EXERCISE: What you return must be every line below that includes the word "pink".

▬▬▬

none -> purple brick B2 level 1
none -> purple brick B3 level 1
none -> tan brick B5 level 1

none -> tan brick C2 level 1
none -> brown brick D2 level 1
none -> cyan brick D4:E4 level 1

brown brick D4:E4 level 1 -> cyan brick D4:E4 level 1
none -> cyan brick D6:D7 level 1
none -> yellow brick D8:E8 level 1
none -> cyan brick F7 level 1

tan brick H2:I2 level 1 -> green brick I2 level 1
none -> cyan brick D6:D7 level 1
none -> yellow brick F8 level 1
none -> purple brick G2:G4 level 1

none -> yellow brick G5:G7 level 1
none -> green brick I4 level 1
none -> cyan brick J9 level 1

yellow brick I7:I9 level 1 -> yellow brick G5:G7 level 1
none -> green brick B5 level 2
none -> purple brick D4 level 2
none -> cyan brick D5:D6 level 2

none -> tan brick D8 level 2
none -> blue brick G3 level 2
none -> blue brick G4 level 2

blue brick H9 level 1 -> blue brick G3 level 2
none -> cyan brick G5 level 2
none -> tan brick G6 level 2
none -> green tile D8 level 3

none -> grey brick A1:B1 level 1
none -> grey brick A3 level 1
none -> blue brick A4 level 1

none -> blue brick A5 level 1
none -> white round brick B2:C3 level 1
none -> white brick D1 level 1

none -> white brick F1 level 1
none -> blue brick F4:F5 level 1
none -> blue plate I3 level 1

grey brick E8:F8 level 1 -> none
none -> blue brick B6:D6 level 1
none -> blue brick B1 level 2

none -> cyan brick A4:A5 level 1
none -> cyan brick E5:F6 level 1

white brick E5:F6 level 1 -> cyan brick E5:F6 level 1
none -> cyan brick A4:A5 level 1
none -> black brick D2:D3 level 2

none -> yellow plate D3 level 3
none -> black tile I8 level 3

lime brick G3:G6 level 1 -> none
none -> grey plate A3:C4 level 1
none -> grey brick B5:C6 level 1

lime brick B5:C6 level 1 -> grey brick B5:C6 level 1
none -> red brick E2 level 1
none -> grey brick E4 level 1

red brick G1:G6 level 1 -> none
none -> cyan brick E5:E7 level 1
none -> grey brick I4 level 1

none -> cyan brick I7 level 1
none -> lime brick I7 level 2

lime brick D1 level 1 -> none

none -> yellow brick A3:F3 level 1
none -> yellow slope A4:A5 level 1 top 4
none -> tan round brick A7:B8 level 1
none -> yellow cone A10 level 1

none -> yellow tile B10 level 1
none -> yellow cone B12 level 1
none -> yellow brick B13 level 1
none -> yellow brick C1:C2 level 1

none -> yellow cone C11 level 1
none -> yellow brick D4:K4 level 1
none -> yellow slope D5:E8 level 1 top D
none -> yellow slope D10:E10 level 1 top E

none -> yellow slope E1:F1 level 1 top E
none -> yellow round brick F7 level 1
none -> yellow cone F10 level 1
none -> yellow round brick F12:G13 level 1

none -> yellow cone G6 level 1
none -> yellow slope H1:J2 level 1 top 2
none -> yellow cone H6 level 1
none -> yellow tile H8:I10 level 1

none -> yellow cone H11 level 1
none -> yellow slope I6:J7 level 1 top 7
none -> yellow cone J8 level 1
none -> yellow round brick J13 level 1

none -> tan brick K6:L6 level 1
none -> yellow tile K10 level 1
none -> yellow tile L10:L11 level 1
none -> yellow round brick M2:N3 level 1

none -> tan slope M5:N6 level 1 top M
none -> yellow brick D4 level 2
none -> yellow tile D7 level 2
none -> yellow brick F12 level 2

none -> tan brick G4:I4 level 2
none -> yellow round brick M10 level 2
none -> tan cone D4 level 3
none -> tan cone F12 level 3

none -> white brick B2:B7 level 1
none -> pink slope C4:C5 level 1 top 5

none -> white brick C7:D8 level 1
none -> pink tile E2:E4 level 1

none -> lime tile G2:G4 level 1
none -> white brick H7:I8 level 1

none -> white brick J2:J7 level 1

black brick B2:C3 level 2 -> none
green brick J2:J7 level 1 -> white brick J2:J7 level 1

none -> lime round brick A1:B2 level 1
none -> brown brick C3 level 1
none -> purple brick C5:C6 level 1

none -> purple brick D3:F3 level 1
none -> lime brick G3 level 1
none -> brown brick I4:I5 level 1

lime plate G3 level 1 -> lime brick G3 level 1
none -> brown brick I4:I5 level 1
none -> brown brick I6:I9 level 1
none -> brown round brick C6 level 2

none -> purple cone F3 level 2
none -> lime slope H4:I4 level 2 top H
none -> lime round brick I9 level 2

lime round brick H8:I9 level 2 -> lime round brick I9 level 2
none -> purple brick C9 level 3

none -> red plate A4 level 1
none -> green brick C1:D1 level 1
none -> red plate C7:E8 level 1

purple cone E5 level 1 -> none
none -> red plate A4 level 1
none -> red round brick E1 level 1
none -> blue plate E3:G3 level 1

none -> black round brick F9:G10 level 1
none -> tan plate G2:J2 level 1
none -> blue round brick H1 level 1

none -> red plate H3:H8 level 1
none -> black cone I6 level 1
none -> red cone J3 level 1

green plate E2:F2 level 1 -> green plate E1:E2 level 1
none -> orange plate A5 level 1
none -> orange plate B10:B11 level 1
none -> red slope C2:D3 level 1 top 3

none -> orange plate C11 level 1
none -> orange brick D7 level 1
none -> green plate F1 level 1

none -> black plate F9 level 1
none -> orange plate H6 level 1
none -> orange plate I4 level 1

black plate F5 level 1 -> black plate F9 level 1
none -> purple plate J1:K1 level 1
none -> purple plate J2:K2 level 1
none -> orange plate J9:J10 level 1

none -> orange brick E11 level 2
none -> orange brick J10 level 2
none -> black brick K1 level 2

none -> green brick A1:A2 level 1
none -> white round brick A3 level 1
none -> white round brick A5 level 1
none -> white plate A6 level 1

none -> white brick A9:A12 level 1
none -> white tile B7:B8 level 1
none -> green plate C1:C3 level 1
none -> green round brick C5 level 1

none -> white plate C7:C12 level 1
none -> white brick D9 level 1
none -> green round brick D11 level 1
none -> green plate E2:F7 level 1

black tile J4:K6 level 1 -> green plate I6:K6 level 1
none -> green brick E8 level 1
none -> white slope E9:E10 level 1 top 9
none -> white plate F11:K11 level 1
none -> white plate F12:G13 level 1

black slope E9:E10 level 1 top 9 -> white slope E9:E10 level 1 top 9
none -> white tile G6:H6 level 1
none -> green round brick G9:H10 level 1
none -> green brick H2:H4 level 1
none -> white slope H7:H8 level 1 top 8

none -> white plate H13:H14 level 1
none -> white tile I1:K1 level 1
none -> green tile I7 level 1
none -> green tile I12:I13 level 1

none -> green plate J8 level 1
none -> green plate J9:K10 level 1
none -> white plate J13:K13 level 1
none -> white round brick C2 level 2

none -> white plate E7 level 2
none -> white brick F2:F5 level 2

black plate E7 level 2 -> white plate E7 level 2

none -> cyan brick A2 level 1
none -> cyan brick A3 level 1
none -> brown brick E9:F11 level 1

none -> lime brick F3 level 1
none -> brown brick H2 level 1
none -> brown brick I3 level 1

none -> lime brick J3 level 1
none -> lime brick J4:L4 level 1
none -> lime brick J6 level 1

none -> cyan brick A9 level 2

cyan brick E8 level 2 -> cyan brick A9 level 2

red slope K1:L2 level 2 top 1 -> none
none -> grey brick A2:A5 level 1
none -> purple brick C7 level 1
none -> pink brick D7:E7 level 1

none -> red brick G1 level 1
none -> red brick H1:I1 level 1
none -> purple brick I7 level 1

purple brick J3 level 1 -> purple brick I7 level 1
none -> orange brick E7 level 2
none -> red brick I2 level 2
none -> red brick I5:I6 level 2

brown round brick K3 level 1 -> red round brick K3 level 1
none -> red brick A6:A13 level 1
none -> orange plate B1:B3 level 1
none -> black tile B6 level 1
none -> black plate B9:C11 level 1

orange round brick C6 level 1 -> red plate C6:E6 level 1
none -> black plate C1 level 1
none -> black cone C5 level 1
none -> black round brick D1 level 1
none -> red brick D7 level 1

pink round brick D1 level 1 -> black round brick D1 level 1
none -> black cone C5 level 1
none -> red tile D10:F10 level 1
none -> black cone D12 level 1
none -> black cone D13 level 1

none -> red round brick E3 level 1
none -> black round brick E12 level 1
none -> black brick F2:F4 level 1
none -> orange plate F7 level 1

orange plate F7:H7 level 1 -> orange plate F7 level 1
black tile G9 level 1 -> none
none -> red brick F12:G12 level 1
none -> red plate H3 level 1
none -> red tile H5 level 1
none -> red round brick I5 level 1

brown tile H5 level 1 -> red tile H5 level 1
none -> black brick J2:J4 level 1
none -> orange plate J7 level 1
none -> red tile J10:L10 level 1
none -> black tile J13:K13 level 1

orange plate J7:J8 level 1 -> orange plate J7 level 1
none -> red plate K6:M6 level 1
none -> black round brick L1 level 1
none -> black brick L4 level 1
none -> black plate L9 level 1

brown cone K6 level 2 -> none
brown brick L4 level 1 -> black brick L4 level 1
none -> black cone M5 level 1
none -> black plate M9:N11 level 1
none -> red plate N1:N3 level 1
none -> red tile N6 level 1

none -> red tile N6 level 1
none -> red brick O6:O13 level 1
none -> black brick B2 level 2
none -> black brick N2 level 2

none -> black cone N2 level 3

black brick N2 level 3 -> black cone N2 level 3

▬▬▬

PROBLEM SOLUTION:
none -> pink slope C4:C5 level 1 top 5
none -> pink tile E2:E4 level 1
none -> pink brick D7:E7 level 1
pink round brick D1 level 1 -> black round brick D1 level 1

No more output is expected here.